▸ **What needs to be done**:
Please print the entries below exactly, from the line with "brown clock [377,177,419,250]" through the line with "pink cutting board", including both of those lines and leaving out all others.

Colored object listings
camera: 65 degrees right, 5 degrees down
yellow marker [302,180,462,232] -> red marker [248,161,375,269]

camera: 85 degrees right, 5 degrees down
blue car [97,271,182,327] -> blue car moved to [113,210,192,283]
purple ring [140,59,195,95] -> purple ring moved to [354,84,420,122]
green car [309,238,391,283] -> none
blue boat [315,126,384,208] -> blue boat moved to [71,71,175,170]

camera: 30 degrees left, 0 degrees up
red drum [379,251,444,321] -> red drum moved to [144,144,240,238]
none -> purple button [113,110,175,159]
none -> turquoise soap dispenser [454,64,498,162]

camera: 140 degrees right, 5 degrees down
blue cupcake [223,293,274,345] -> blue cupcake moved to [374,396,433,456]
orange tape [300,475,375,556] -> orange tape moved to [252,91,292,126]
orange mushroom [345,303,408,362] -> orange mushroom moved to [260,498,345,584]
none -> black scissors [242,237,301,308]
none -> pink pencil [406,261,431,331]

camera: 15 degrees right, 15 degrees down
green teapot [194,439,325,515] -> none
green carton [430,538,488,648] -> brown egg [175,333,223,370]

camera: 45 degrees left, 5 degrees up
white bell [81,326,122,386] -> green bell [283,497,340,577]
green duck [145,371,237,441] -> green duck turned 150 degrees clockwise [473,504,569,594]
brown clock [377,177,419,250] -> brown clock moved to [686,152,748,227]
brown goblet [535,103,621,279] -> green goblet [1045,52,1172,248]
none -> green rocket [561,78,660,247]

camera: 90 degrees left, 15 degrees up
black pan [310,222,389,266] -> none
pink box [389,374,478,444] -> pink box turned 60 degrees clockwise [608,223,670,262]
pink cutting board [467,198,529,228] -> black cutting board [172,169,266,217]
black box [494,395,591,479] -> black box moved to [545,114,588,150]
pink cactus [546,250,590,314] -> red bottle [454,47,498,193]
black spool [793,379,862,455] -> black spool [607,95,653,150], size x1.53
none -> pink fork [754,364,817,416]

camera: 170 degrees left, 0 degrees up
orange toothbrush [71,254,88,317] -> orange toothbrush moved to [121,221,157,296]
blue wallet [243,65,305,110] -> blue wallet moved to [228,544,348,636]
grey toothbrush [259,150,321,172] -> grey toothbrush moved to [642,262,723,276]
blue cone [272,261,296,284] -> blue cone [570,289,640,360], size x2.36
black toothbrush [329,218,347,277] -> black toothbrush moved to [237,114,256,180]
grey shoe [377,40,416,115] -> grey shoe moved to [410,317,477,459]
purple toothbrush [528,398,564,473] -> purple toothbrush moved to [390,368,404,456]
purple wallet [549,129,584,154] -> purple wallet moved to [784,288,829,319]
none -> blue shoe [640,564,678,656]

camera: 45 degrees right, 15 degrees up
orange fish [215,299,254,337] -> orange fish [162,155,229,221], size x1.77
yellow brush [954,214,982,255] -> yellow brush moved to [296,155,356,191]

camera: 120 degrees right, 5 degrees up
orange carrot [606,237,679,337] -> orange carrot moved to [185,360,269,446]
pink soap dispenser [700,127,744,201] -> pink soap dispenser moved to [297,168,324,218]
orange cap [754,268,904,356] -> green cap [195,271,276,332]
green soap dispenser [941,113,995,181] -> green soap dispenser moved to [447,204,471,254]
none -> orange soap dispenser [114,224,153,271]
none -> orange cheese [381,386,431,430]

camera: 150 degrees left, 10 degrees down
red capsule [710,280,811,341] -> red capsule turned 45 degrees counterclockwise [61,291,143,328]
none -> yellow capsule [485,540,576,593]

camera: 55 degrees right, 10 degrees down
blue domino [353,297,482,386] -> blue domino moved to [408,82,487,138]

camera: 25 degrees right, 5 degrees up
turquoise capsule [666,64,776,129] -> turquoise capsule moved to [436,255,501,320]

▸ **Task output**:
brown clock [377,177,419,250] -> brown clock moved to [686,152,748,227]
brown goblet [535,103,621,279] -> green goblet [1045,52,1172,248]
none -> green rocket [561,78,660,247]

camera: 90 degrees left, 15 degrees up
black pan [310,222,389,266] -> none
pink box [389,374,478,444] -> pink box turned 60 degrees clockwise [608,223,670,262]
pink cutting board [467,198,529,228] -> black cutting board [172,169,266,217]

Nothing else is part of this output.